Collected data entries:
BEGIN
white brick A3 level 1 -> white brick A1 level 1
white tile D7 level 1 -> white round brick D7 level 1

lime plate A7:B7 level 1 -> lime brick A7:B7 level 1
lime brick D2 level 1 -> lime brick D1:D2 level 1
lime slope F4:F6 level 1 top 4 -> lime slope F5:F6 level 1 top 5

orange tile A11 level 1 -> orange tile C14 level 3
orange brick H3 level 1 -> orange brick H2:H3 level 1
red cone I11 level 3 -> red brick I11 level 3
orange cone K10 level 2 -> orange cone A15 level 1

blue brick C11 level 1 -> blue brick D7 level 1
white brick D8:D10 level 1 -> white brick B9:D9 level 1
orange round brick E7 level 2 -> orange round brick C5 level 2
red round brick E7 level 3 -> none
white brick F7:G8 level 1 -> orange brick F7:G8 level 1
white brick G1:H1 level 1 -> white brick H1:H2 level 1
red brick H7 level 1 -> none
END
• **EXERCISE**: In the entries above, please find the line with "lime brick D2" and the line with "orange cone K10", then write out exactly those two lines and every line between them, and nothing more.

• **ANSWER TO THIS EXERCISE**:
lime brick D2 level 1 -> lime brick D1:D2 level 1
lime slope F4:F6 level 1 top 4 -> lime slope F5:F6 level 1 top 5

orange tile A11 level 1 -> orange tile C14 level 3
orange brick H3 level 1 -> orange brick H2:H3 level 1
red cone I11 level 3 -> red brick I11 level 3
orange cone K10 level 2 -> orange cone A15 level 1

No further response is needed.